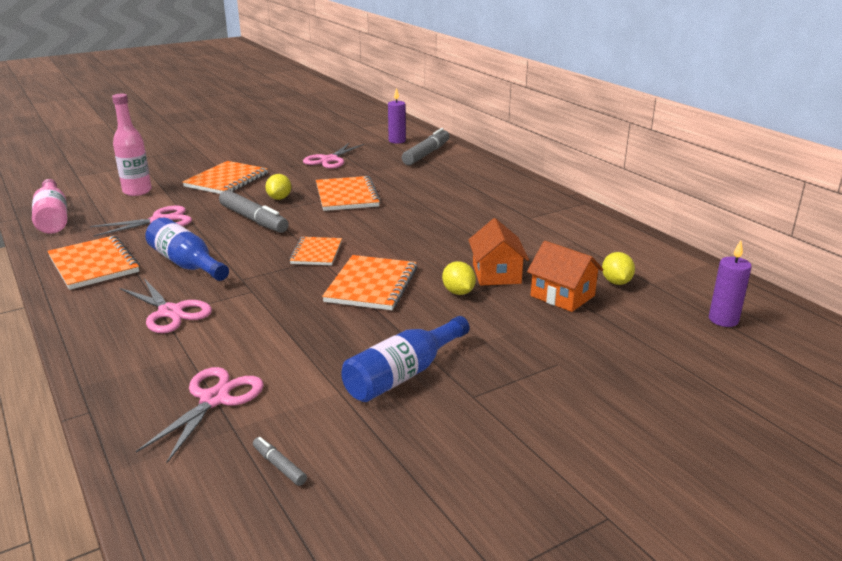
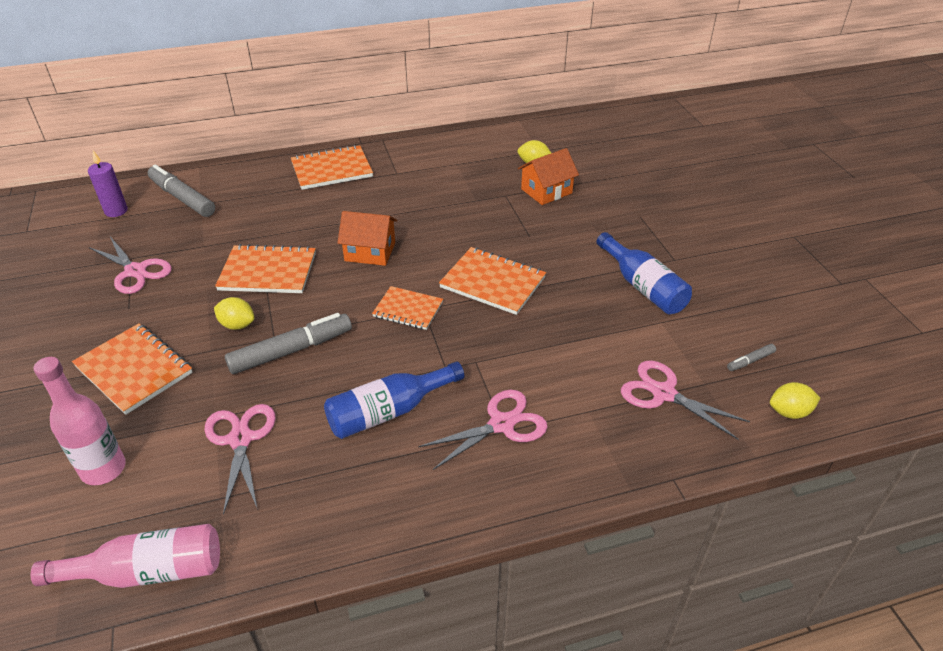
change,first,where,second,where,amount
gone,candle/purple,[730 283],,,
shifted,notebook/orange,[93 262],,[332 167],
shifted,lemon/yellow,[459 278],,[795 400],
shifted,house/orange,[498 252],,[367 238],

────────────────────────────────────────

EXERCISE INSTRUCTIONS:
Excluding pictures, print all lines above exactly.

TASK OUTPUT:
change,first,where,second,where,amount
gone,candle/purple,[730 283],,,
shifted,notebook/orange,[93 262],,[332 167],
shifted,lemon/yellow,[459 278],,[795 400],
shifted,house/orange,[498 252],,[367 238],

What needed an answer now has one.